=== Records ===

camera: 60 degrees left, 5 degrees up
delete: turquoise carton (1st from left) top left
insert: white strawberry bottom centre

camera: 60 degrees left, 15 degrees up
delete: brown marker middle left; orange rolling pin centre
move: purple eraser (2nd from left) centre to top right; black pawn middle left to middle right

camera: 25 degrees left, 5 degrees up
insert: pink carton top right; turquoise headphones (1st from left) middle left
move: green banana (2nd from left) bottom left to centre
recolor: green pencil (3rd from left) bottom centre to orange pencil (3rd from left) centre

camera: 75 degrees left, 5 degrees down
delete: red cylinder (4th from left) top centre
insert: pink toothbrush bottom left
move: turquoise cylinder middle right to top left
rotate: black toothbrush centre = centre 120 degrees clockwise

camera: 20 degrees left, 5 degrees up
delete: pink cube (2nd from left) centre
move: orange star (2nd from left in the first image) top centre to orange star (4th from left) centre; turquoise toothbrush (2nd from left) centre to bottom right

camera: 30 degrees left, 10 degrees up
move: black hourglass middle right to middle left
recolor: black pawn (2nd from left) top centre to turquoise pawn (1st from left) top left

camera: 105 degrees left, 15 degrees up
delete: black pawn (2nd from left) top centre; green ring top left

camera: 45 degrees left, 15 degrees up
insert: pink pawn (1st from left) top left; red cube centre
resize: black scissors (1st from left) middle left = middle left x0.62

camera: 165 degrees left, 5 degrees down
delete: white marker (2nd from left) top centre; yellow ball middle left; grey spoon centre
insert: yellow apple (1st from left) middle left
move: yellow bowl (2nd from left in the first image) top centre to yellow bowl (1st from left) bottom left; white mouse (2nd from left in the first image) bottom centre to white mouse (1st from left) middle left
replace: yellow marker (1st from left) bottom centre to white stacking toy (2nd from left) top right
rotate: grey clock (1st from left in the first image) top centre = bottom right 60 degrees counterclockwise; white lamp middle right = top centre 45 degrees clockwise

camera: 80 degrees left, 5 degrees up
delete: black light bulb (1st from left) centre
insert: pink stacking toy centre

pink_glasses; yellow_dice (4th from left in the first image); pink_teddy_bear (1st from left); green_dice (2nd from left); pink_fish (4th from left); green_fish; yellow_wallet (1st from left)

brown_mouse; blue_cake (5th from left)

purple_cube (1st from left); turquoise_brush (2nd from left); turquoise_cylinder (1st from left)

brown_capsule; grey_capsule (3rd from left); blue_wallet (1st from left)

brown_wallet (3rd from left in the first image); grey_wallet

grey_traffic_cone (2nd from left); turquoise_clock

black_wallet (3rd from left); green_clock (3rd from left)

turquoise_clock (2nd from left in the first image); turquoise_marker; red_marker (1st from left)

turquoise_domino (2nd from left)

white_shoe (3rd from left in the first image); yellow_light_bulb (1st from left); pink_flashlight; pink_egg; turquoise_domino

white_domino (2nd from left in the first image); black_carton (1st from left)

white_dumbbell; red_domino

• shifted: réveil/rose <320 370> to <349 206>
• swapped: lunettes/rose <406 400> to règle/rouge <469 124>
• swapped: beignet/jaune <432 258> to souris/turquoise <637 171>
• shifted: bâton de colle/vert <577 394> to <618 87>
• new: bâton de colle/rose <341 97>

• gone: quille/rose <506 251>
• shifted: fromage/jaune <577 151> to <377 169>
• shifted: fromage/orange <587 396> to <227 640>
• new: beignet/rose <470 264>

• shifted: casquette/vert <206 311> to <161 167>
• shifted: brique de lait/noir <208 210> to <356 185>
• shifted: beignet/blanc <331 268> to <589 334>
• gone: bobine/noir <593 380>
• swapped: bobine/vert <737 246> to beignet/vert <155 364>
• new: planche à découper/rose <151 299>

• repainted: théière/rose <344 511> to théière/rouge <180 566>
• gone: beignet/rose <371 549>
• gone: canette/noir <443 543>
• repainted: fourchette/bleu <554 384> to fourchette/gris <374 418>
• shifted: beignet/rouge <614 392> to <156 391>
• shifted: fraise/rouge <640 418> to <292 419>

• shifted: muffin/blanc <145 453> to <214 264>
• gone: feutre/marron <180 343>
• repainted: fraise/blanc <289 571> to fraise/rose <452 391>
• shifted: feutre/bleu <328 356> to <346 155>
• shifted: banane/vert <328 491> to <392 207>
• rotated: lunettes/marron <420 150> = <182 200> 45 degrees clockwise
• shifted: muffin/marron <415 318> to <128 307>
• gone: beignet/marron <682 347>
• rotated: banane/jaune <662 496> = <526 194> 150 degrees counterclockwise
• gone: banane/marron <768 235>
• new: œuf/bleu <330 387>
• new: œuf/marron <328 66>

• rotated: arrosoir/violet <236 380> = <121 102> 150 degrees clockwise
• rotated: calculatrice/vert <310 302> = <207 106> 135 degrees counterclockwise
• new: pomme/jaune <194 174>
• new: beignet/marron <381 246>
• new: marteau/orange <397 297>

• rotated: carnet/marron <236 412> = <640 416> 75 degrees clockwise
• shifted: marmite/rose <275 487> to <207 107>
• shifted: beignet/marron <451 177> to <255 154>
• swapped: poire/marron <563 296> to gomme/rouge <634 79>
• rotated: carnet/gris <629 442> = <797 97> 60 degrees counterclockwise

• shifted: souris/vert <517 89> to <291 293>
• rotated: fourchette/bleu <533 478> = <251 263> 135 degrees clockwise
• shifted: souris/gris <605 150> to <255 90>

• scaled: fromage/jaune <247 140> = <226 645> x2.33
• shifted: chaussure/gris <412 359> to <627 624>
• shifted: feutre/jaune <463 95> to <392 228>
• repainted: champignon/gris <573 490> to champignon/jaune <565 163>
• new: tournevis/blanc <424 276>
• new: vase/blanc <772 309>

===

## [The task]
Each record above must be restated in full, word for word.

## [Response to the exercise]
camera: 60 degrees left, 5 degrees up
delete: turquoise carton (1st from left) top left
insert: white strawberry bottom centre

camera: 60 degrees left, 15 degrees up
delete: brown marker middle left; orange rolling pin centre
move: purple eraser (2nd from left) centre to top right; black pawn middle left to middle right

camera: 25 degrees left, 5 degrees up
insert: pink carton top right; turquoise headphones (1st from left) middle left
move: green banana (2nd from left) bottom left to centre
recolor: green pencil (3rd from left) bottom centre to orange pencil (3rd from left) centre

camera: 75 degrees left, 5 degrees down
delete: red cylinder (4th from left) top centre
insert: pink toothbrush bottom left
move: turquoise cylinder middle right to top left
rotate: black toothbrush centre = centre 120 degrees clockwise

camera: 20 degrees left, 5 degrees up
delete: pink cube (2nd from left) centre
move: orange star (2nd from left in the first image) top centre to orange star (4th from left) centre; turquoise toothbrush (2nd from left) centre to bottom right

camera: 30 degrees left, 10 degrees up
move: black hourglass middle right to middle left
recolor: black pawn (2nd from left) top centre to turquoise pawn (1st from left) top left

camera: 105 degrees left, 15 degrees up
delete: black pawn (2nd from left) top centre; green ring top left

camera: 45 degrees left, 15 degrees up
insert: pink pawn (1st from left) top left; red cube centre
resize: black scissors (1st from left) middle left = middle left x0.62

camera: 165 degrees left, 5 degrees down
delete: white marker (2nd from left) top centre; yellow ball middle left; grey spoon centre
insert: yellow apple (1st from left) middle left
move: yellow bowl (2nd from left in the first image) top centre to yellow bowl (1st from left) bottom left; white mouse (2nd from left in the first image) bottom centre to white mouse (1st from left) middle left
replace: yellow marker (1st from left) bottom centre to white stacking toy (2nd from left) top right
rotate: grey clock (1st from left in the first image) top centre = bottom right 60 degrees counterclockwise; white lamp middle right = top centre 45 degrees clockwise

camera: 80 degrees left, 5 degrees up
delete: black light bulb (1st from left) centre
insert: pink stacking toy centre

pink_glasses; yellow_dice (4th from left in the first image); pink_teddy_bear (1st from left); green_dice (2nd from left); pink_fish (4th from left); green_fish; yellow_wallet (1st from left)

brown_mouse; blue_cake (5th from left)

purple_cube (1st from left); turquoise_brush (2nd from left); turquoise_cylinder (1st from left)

brown_capsule; grey_capsule (3rd from left); blue_wallet (1st from left)

brown_wallet (3rd from left in the first image); grey_wallet

grey_traffic_cone (2nd from left); turquoise_clock

black_wallet (3rd from left); green_clock (3rd from left)

turquoise_clock (2nd from left in the first image); turquoise_marker; red_marker (1st from left)

turquoise_domino (2nd from left)

white_shoe (3rd from left in the first image); yellow_light_bulb (1st from left); pink_flashlight; pink_egg; turquoise_domino

white_domino (2nd from left in the first image); black_carton (1st from left)

white_dumbbell; red_domino

• shifted: réveil/rose <320 370> to <349 206>
• swapped: lunettes/rose <406 400> to règle/rouge <469 124>
• swapped: beignet/jaune <432 258> to souris/turquoise <637 171>
• shifted: bâton de colle/vert <577 394> to <618 87>
• new: bâton de colle/rose <341 97>

• gone: quille/rose <506 251>
• shifted: fromage/jaune <577 151> to <377 169>
• shifted: fromage/orange <587 396> to <227 640>
• new: beignet/rose <470 264>

• shifted: casquette/vert <206 311> to <161 167>
• shifted: brique de lait/noir <208 210> to <356 185>
• shifted: beignet/blanc <331 268> to <589 334>
• gone: bobine/noir <593 380>
• swapped: bobine/vert <737 246> to beignet/vert <155 364>
• new: planche à découper/rose <151 299>

• repainted: théière/rose <344 511> to théière/rouge <180 566>
• gone: beignet/rose <371 549>
• gone: canette/noir <443 543>
• repainted: fourchette/bleu <554 384> to fourchette/gris <374 418>
• shifted: beignet/rouge <614 392> to <156 391>
• shifted: fraise/rouge <640 418> to <292 419>

• shifted: muffin/blanc <145 453> to <214 264>
• gone: feutre/marron <180 343>
• repainted: fraise/blanc <289 571> to fraise/rose <452 391>
• shifted: feutre/bleu <328 356> to <346 155>
• shifted: banane/vert <328 491> to <392 207>
• rotated: lunettes/marron <420 150> = <182 200> 45 degrees clockwise
• shifted: muffin/marron <415 318> to <128 307>
• gone: beignet/marron <682 347>
• rotated: banane/jaune <662 496> = <526 194> 150 degrees counterclockwise
• gone: banane/marron <768 235>
• new: œuf/bleu <330 387>
• new: œuf/marron <328 66>

• rotated: arrosoir/violet <236 380> = <121 102> 150 degrees clockwise
• rotated: calculatrice/vert <310 302> = <207 106> 135 degrees counterclockwise
• new: pomme/jaune <194 174>
• new: beignet/marron <381 246>
• new: marteau/orange <397 297>

• rotated: carnet/marron <236 412> = <640 416> 75 degrees clockwise
• shifted: marmite/rose <275 487> to <207 107>
• shifted: beignet/marron <451 177> to <255 154>
• swapped: poire/marron <563 296> to gomme/rouge <634 79>
• rotated: carnet/gris <629 442> = <797 97> 60 degrees counterclockwise

• shifted: souris/vert <517 89> to <291 293>
• rotated: fourchette/bleu <533 478> = <251 263> 135 degrees clockwise
• shifted: souris/gris <605 150> to <255 90>

• scaled: fromage/jaune <247 140> = <226 645> x2.33
• shifted: chaussure/gris <412 359> to <627 624>
• shifted: feutre/jaune <463 95> to <392 228>
• repainted: champignon/gris <573 490> to champignon/jaune <565 163>
• new: tournevis/blanc <424 276>
• new: vase/blanc <772 309>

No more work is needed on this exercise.